_Your assignment_
Look through the records below, and whenever a line contains "removed", copy it.

Material for this task Start Marker

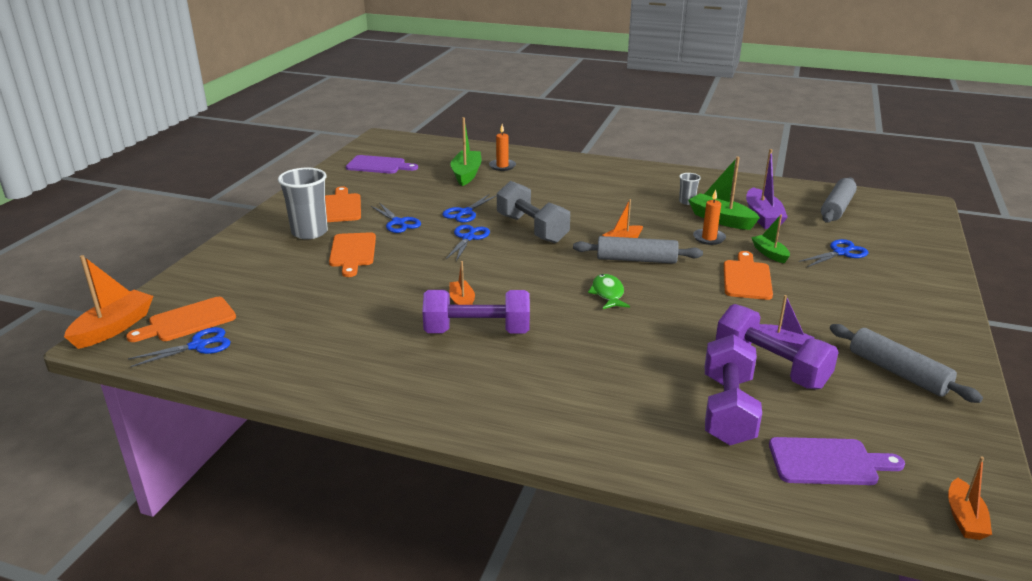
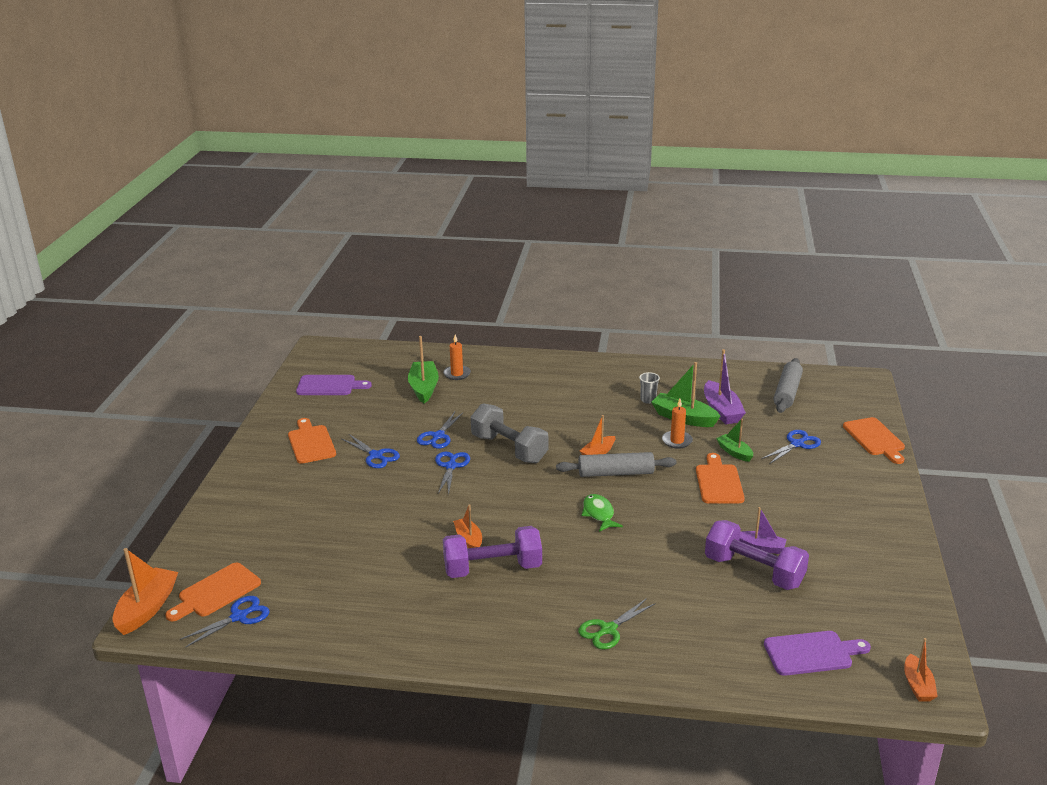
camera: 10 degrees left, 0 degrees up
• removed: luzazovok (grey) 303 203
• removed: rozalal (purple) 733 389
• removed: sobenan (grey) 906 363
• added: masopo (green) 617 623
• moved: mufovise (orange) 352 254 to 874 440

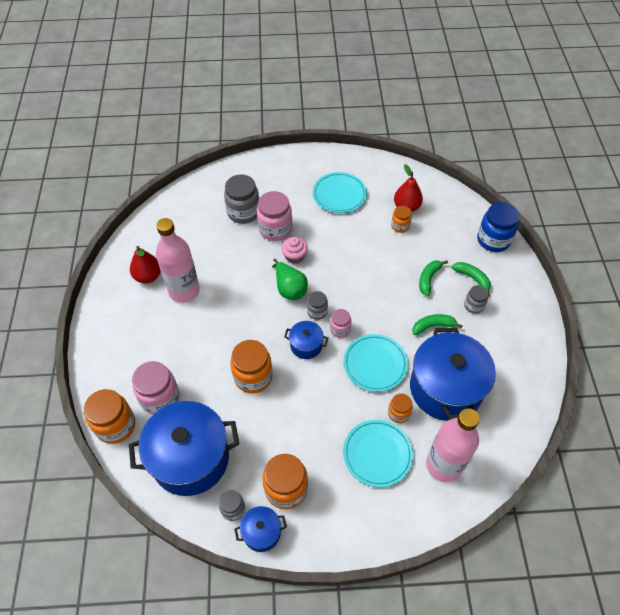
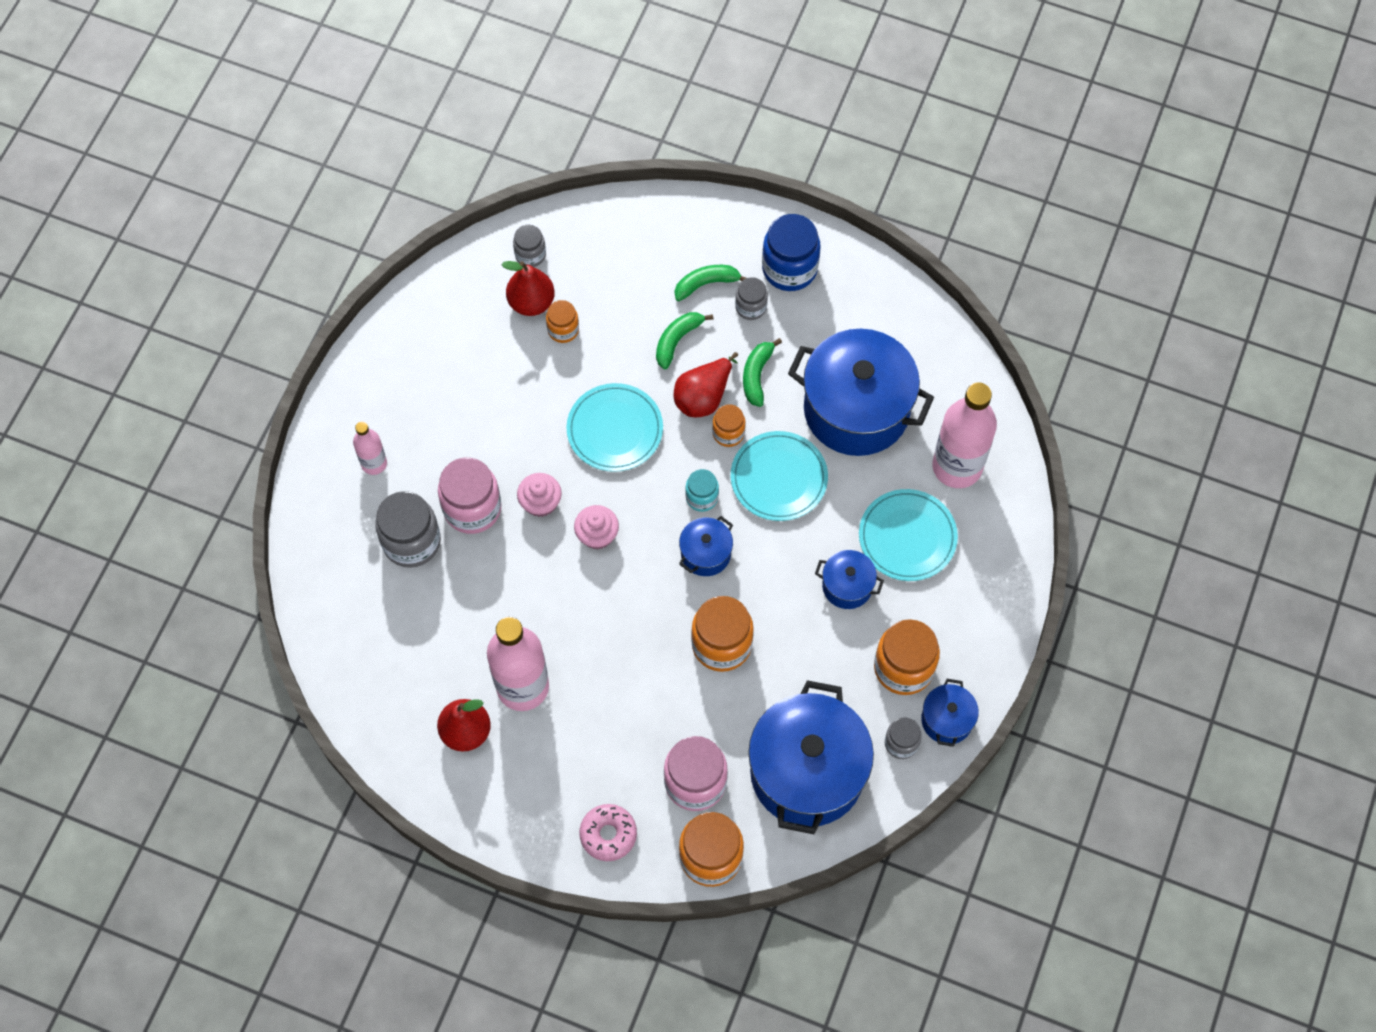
camera: 65 degrees left, 10 degrees up
• added:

Material for this task End Marker

_Your solution_
• removed: luzazovok (grey) 303 203
• removed: rozalal (purple) 733 389
• removed: sobenan (grey) 906 363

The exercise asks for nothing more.